*What to do*
Everything from the line with "orange watering can [180,141,260,198]" to the line with "pink flower pot [841,210,919,303] -> none" in the listing below, both lines included, needs to be copied exactly, apart from the pictures.

*Provided data*
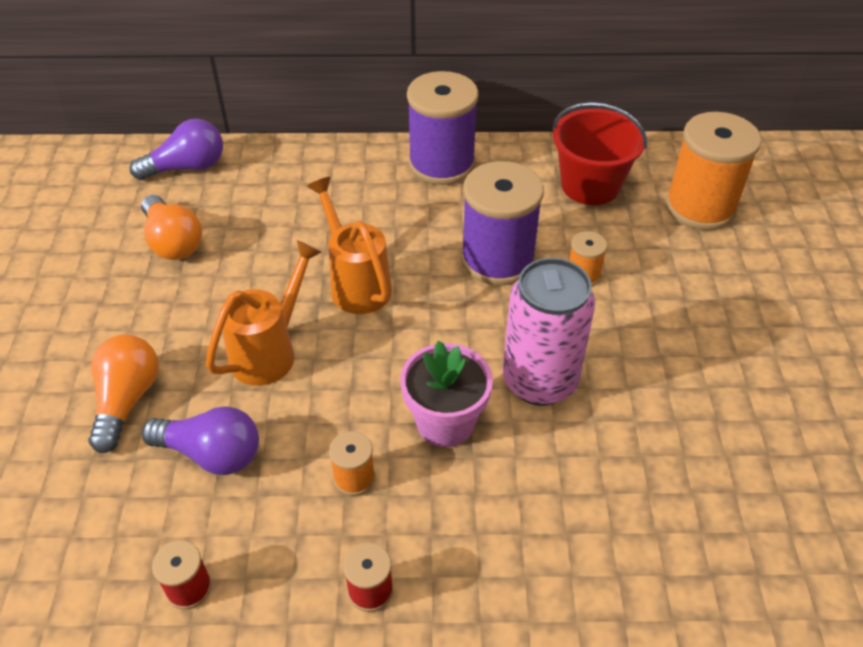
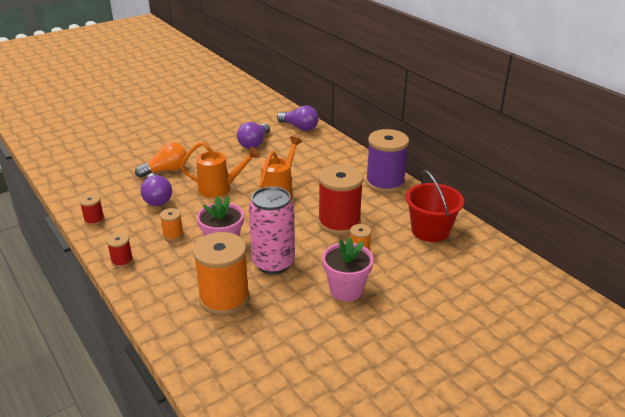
camera: 55 degrees right, 15 degrees down
orange light bulb [141,195,202,260] -> purple light bulb [237,122,270,149]
purple spool [461,161,544,286] -> red spool [318,164,363,235]
orange spool [666,112,761,230] -> orange spool moved to [193,232,250,316]
none -> pink flower pot [322,238,374,302]

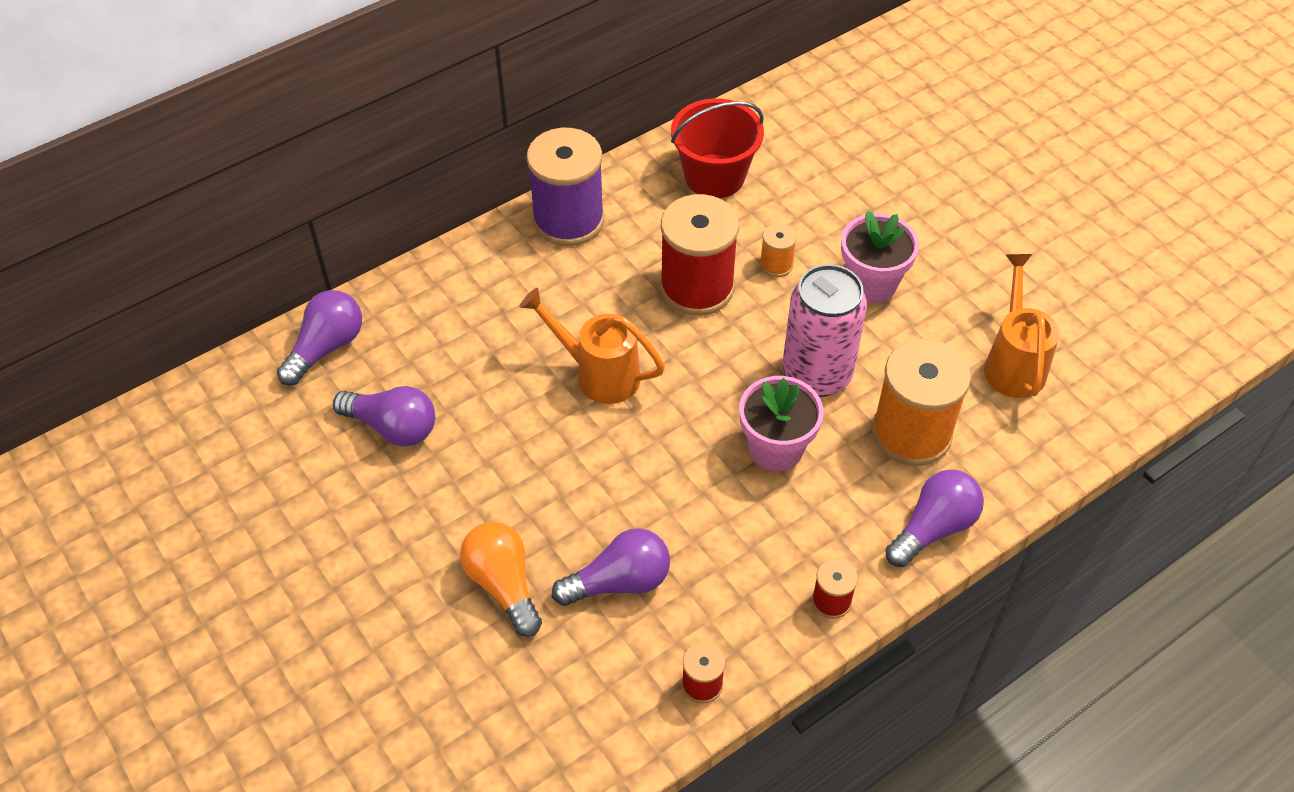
camera: 90 degrees left, 20 degrees up
orange spool [160,208,184,241] -> none
orange watering can [180,141,260,198] -> orange watering can moved to [984,254,1059,398]
none -> purple light bulb [885,469,984,567]

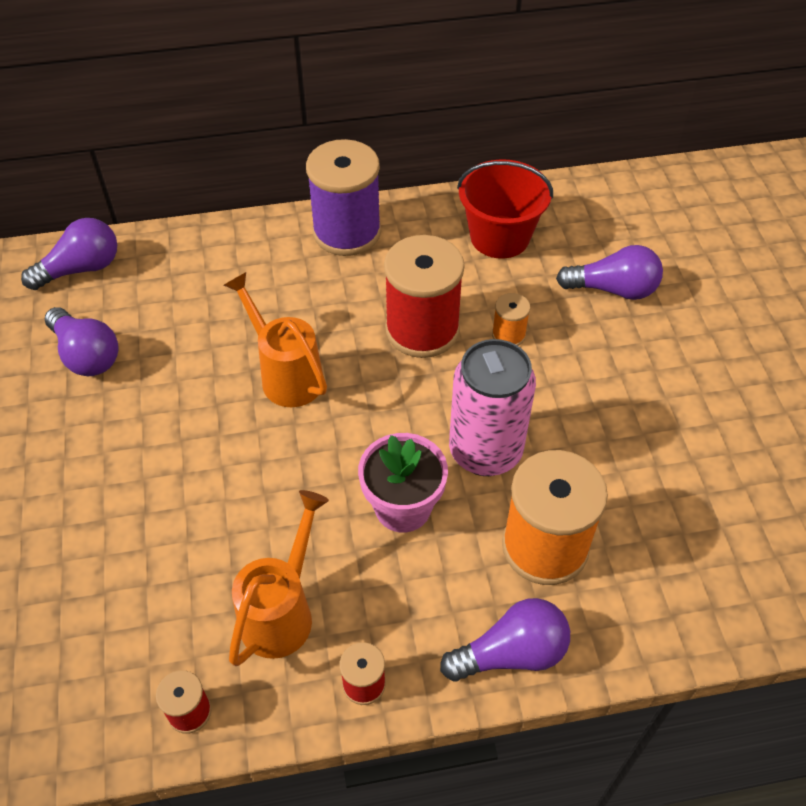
camera: 25 degrees right, 0 degrees up
orange light bulb [460,522,542,637] -> none
purple light bulb [552,528,670,606] -> purple light bulb moved to [556,245,663,300]
pink flower pot [841,210,919,303] -> none
orange watering can [984,254,1059,398] -> orange watering can moved to [229,490,329,666]

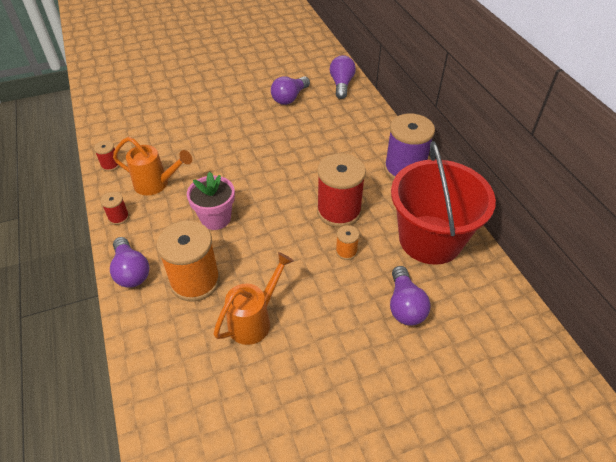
camera: 80 degrees right, 5 degrees down
purple light bulb [21,218,117,290] -> purple light bulb turned 135 degrees counterclockwise [330,55,356,99]
orange watering can [224,272,327,407] -> orange watering can moved to [214,252,294,345]
pink can [449,339,536,476] -> none
red bucket [457,159,553,259] -> red bucket [391,141,496,265], size x1.56

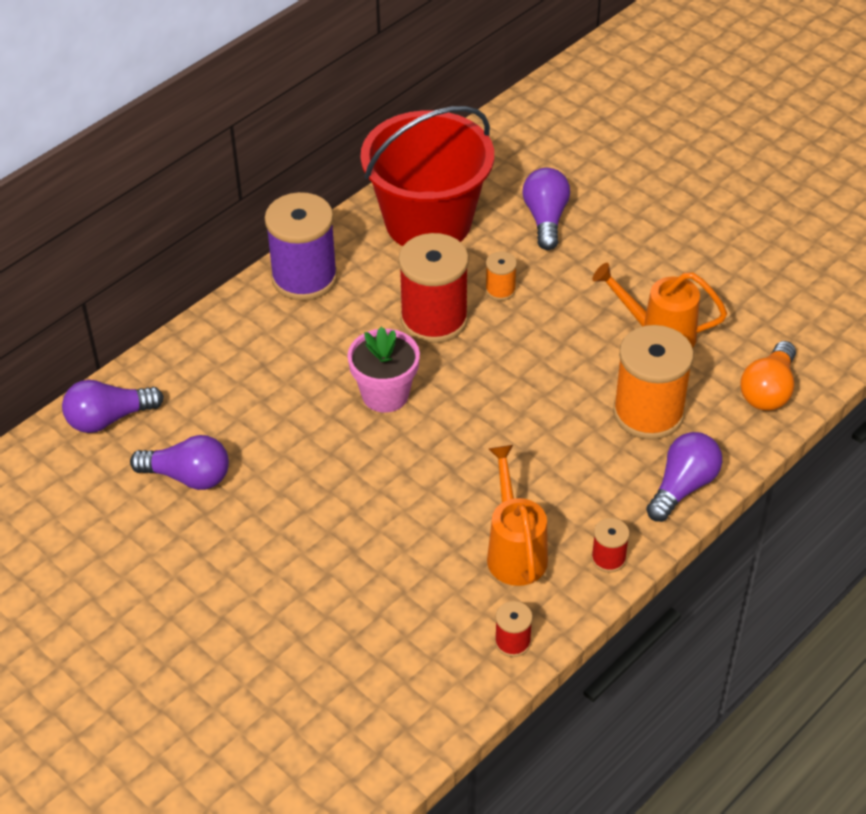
camera: 115 degrees left, 0 degrees up
pink flower pot [187,172,235,230] -> pink flower pot moved to [347,327,420,413]
purple light bulb [390,266,431,326] -> purple light bulb turned 60 degrees counterclockwise [523,168,570,250]
none -> orange light bulb [740,341,796,411]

*Expected output*
orange watering can [180,141,260,198] -> orange watering can moved to [984,254,1059,398]
none -> purple light bulb [885,469,984,567]

camera: 25 degrees right, 0 degrees up
orange light bulb [460,522,542,637] -> none
purple light bulb [552,528,670,606] -> purple light bulb moved to [556,245,663,300]
pink flower pot [841,210,919,303] -> none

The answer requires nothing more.